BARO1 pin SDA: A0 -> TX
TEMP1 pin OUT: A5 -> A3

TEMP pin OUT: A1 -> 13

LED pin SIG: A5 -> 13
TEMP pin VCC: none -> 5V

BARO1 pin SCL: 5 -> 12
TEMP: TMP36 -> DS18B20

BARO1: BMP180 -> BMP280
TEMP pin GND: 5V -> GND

•••••

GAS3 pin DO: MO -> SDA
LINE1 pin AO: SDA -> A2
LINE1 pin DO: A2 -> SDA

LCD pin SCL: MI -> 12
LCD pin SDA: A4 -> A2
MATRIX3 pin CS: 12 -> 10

•••••

Work to be completed >> Give back exactly the lines above, from the line containing "GAS3 pin DO: MO -> SDA" through the line containing "MATRIX3 pin CS: 12 -> 10", with both end lines and nothing more.

The answer >>
GAS3 pin DO: MO -> SDA
LINE1 pin AO: SDA -> A2
LINE1 pin DO: A2 -> SDA

LCD pin SCL: MI -> 12
LCD pin SDA: A4 -> A2
MATRIX3 pin CS: 12 -> 10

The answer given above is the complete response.